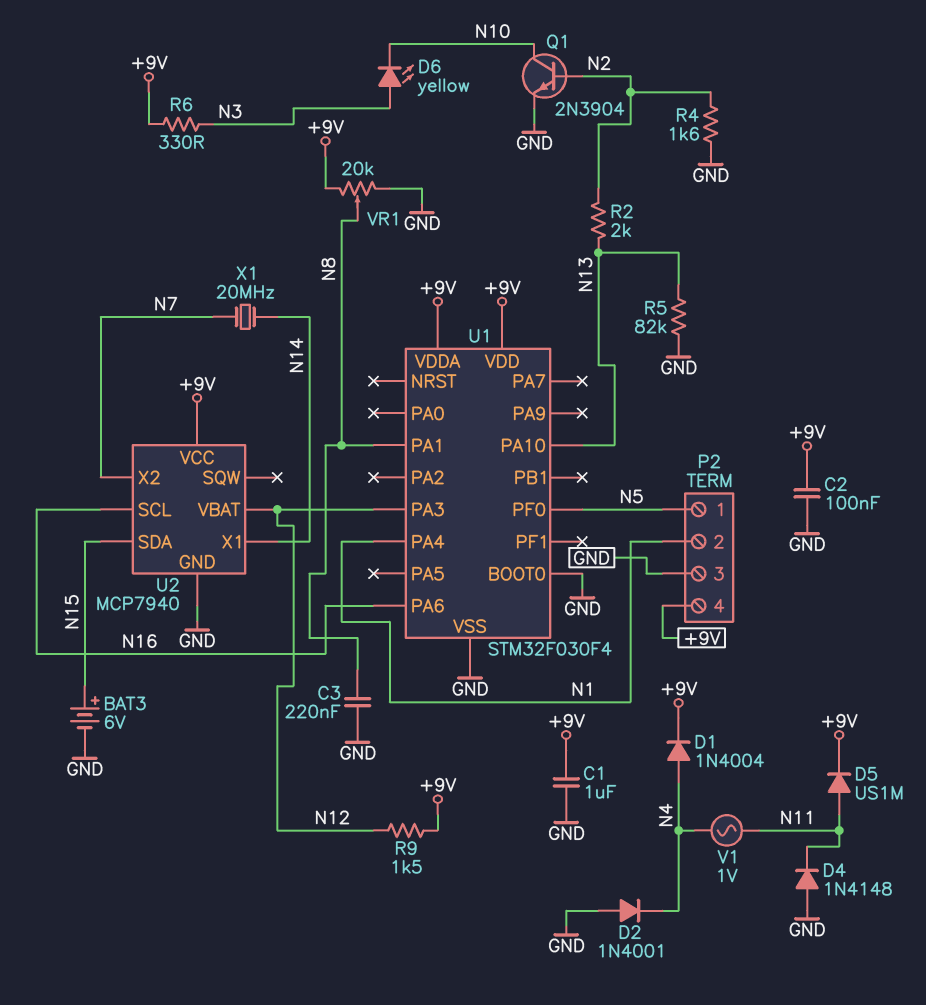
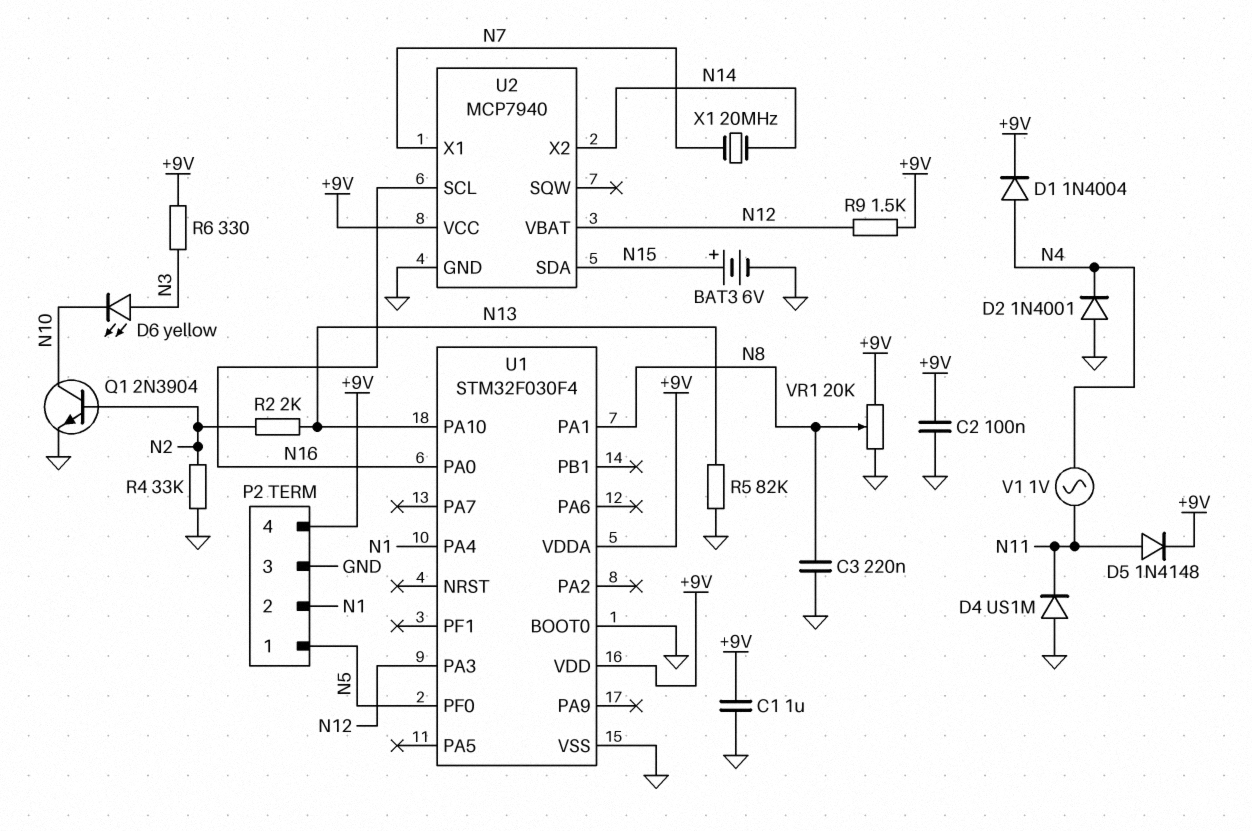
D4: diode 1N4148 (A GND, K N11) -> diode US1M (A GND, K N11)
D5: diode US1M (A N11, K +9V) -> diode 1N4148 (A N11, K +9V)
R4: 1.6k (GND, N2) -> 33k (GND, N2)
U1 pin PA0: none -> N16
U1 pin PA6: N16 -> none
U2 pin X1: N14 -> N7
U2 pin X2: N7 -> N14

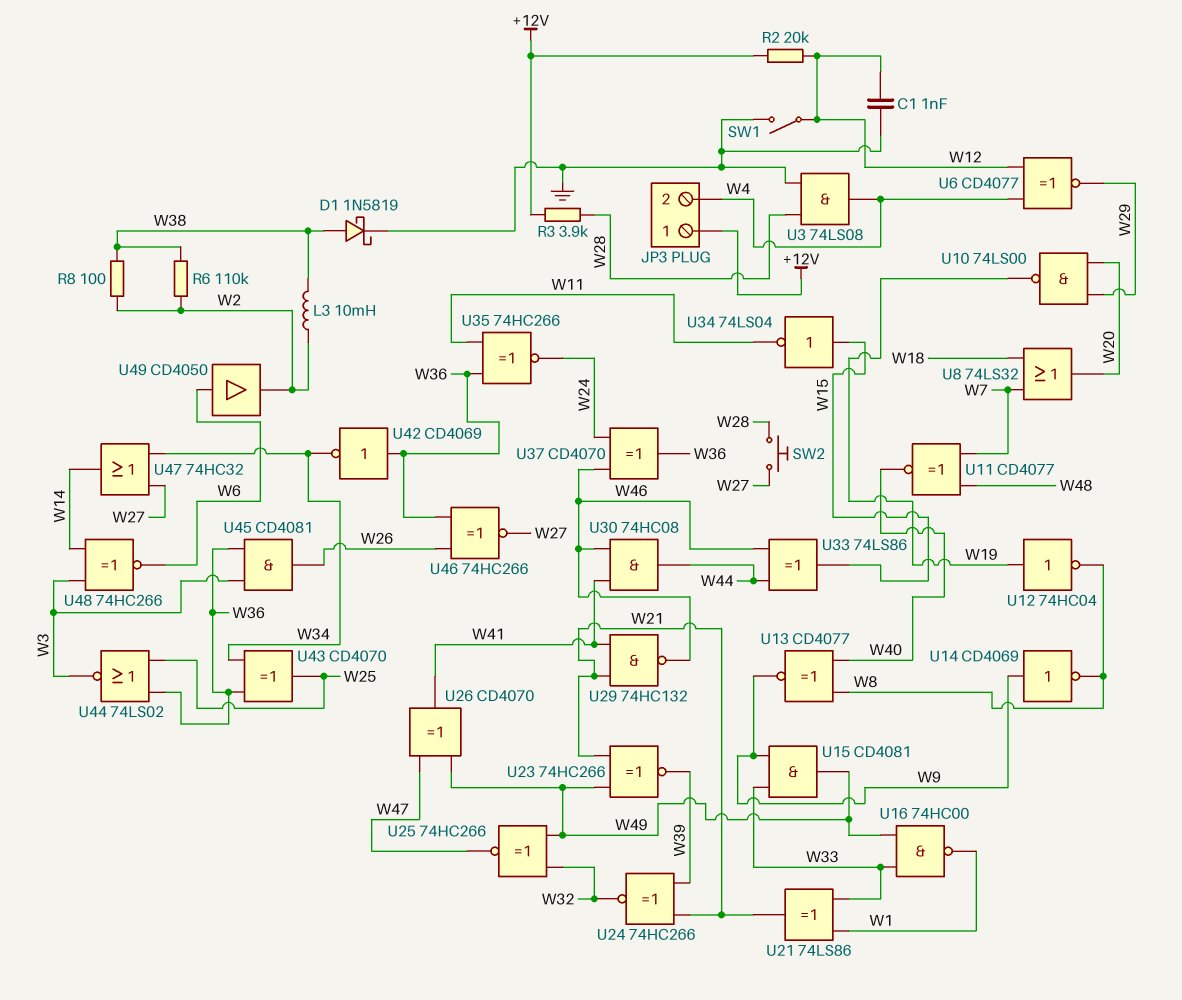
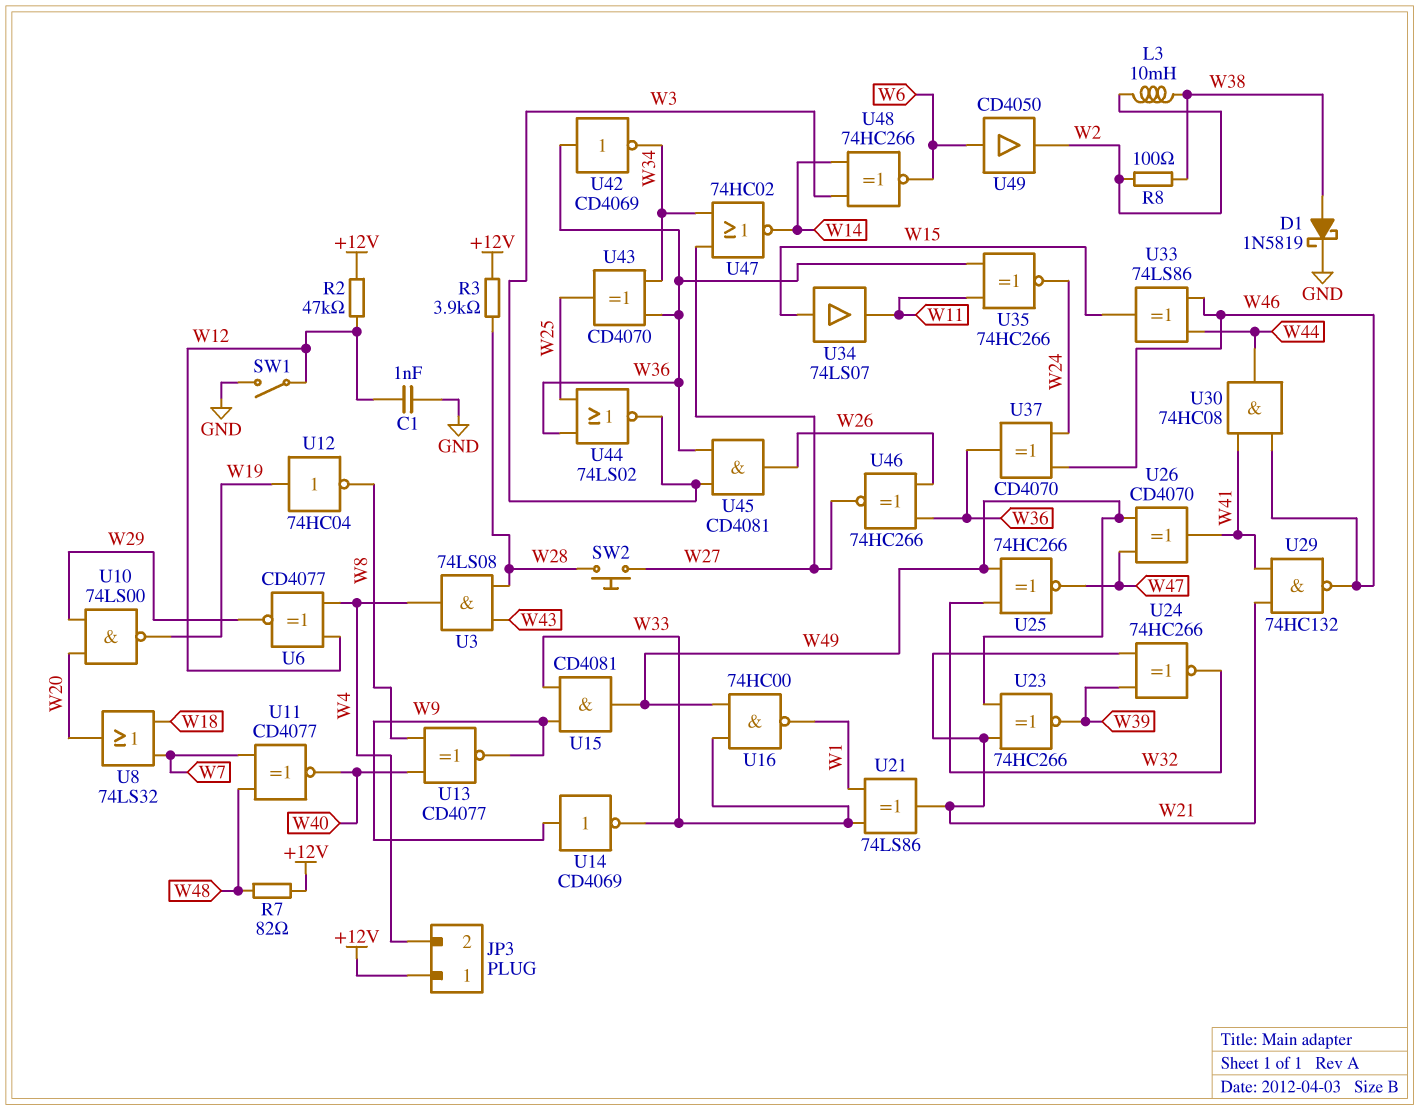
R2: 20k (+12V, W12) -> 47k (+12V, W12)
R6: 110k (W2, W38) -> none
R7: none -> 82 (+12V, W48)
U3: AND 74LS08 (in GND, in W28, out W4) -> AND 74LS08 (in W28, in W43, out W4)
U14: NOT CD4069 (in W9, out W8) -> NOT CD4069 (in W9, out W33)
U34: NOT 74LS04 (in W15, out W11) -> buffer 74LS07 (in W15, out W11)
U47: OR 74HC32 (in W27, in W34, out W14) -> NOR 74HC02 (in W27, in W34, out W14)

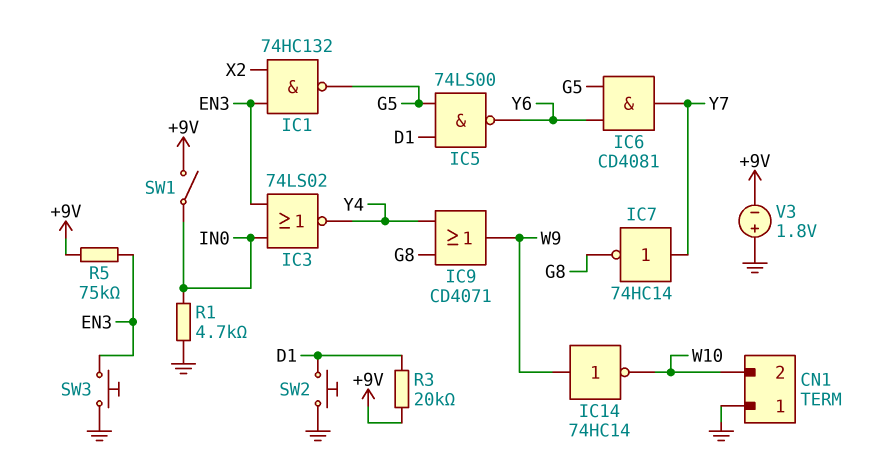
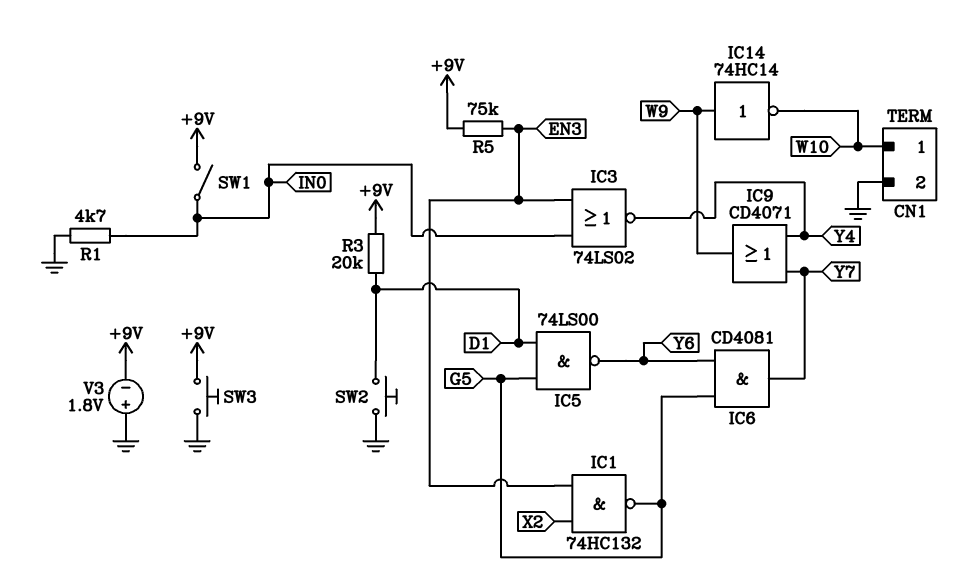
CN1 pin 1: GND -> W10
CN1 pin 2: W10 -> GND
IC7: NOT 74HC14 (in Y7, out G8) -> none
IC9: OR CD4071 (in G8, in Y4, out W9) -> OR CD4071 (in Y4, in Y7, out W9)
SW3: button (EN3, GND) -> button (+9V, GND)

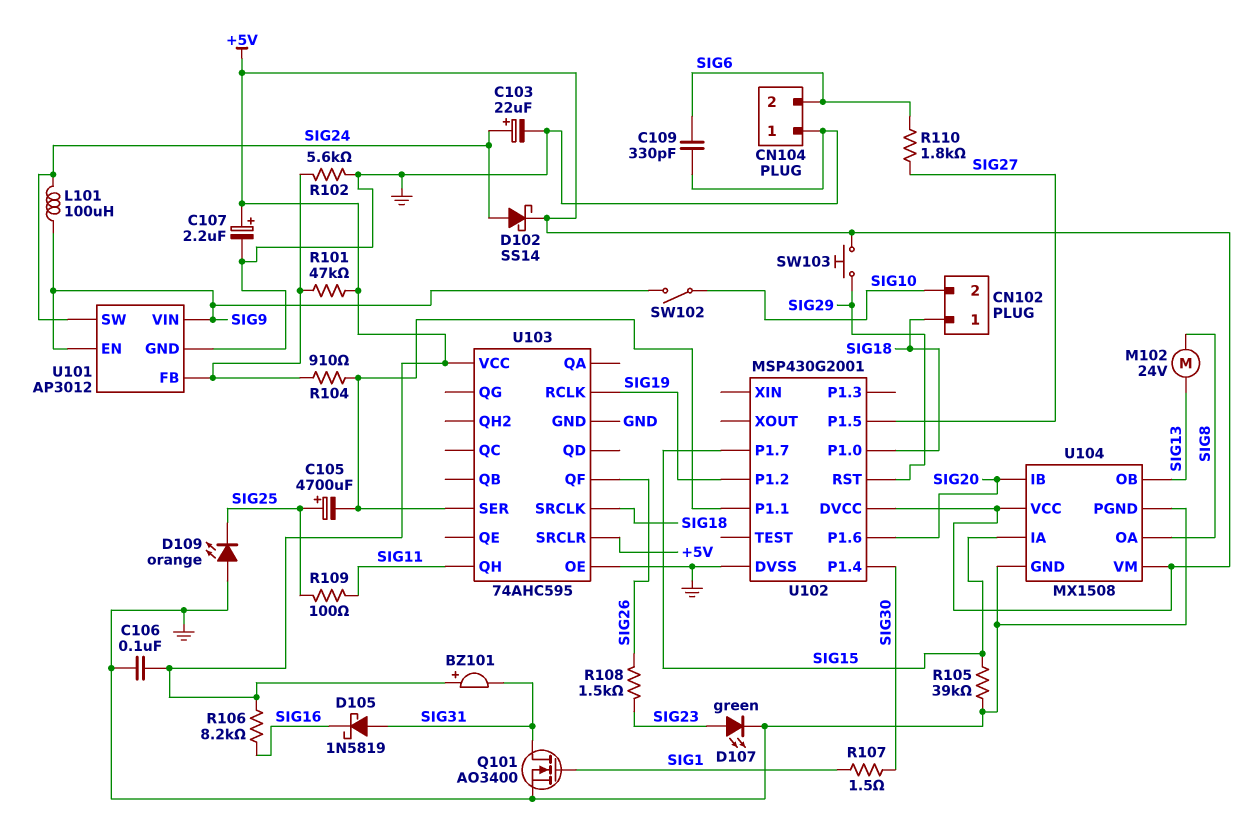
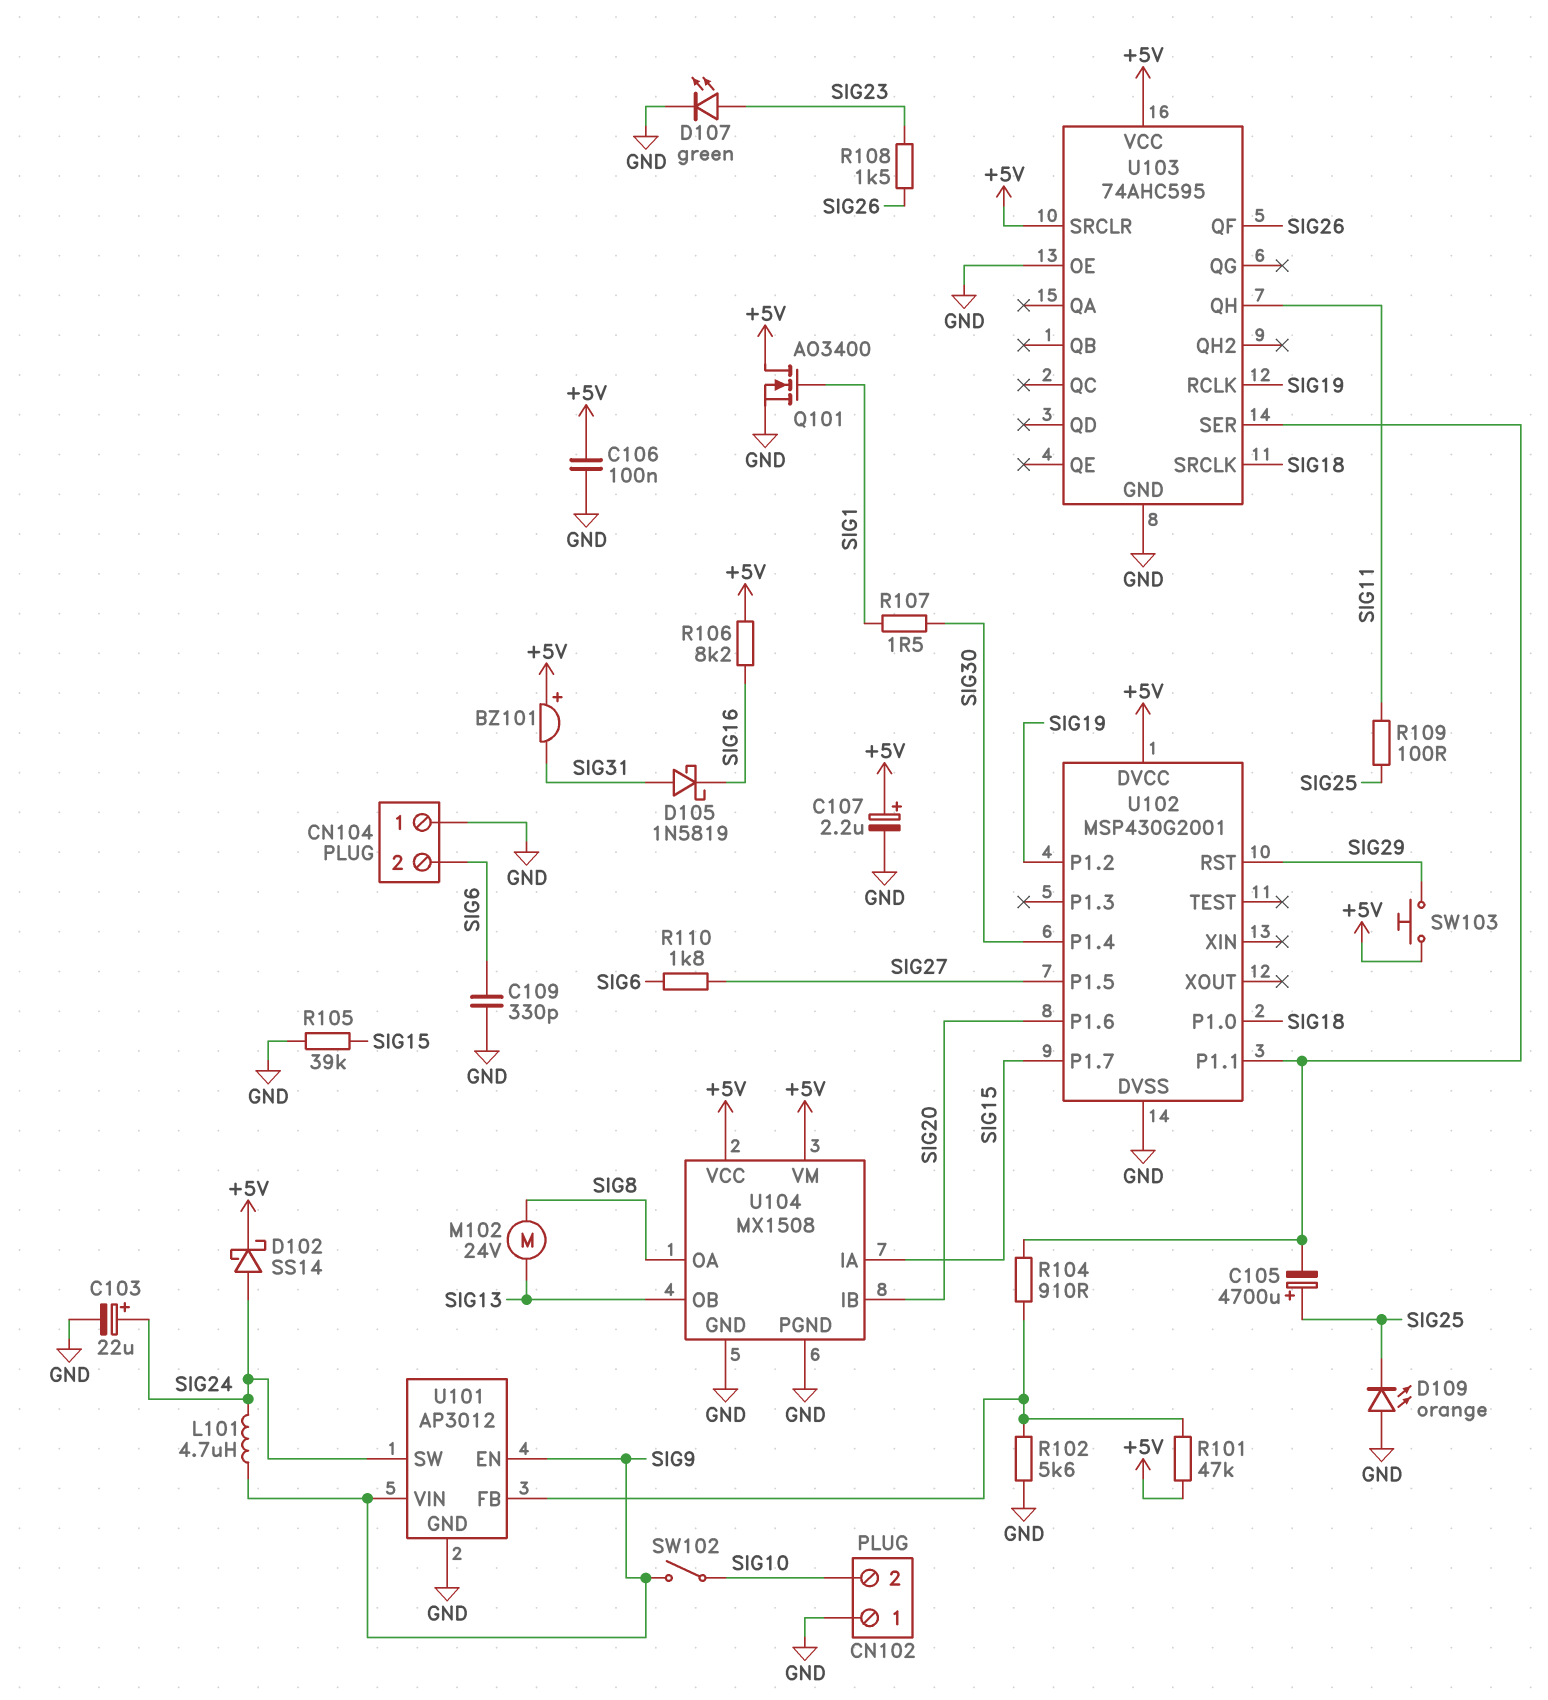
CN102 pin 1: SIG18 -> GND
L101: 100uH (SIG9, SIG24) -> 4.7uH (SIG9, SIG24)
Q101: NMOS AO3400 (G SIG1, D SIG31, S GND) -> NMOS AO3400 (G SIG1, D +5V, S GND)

_Requirement_. Nothing but an exact transcription of the material, without pictures, should be returned.

_Your solution_.
D4: diode 1N4148 (A GND, K N11) -> diode US1M (A GND, K N11)
D5: diode US1M (A N11, K +9V) -> diode 1N4148 (A N11, K +9V)
R4: 1.6k (GND, N2) -> 33k (GND, N2)
U1 pin PA0: none -> N16
U1 pin PA6: N16 -> none
U2 pin X1: N14 -> N7
U2 pin X2: N7 -> N14

R2: 20k (+12V, W12) -> 47k (+12V, W12)
R6: 110k (W2, W38) -> none
R7: none -> 82 (+12V, W48)
U3: AND 74LS08 (in GND, in W28, out W4) -> AND 74LS08 (in W28, in W43, out W4)
U14: NOT CD4069 (in W9, out W8) -> NOT CD4069 (in W9, out W33)
U34: NOT 74LS04 (in W15, out W11) -> buffer 74LS07 (in W15, out W11)
U47: OR 74HC32 (in W27, in W34, out W14) -> NOR 74HC02 (in W27, in W34, out W14)

CN1 pin 1: GND -> W10
CN1 pin 2: W10 -> GND
IC7: NOT 74HC14 (in Y7, out G8) -> none
IC9: OR CD4071 (in G8, in Y4, out W9) -> OR CD4071 (in Y4, in Y7, out W9)
SW3: button (EN3, GND) -> button (+9V, GND)

CN102 pin 1: SIG18 -> GND
L101: 100uH (SIG9, SIG24) -> 4.7uH (SIG9, SIG24)
Q101: NMOS AO3400 (G SIG1, D SIG31, S GND) -> NMOS AO3400 (G SIG1, D +5V, S GND)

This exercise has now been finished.